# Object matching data

::::

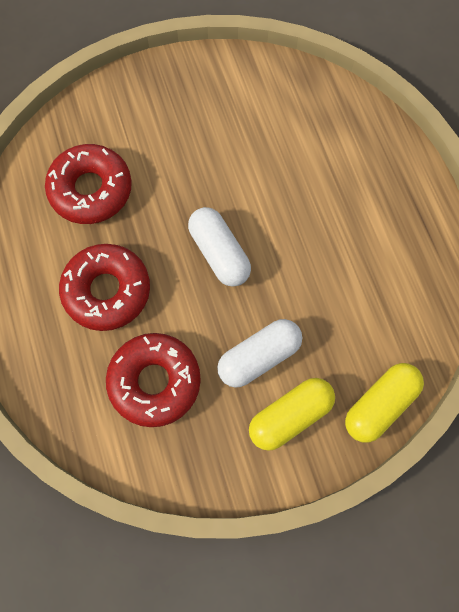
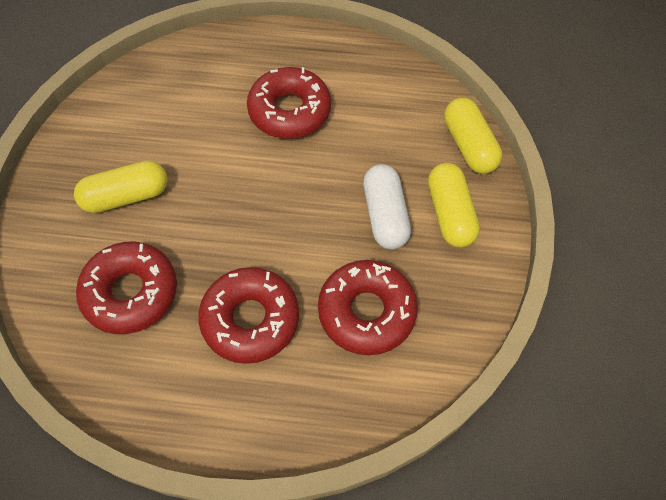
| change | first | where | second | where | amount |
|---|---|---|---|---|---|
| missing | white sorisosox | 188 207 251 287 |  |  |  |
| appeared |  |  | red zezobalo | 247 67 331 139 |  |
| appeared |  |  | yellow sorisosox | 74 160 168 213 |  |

::::

When you copy the records above, keep every word exact and drop the pictures.

| change | first | where | second | where | amount |
|---|---|---|---|---|---|
| missing | white sorisosox | 188 207 251 287 |  |  |  |
| appeared |  |  | red zezobalo | 247 67 331 139 |  |
| appeared |  |  | yellow sorisosox | 74 160 168 213 |  |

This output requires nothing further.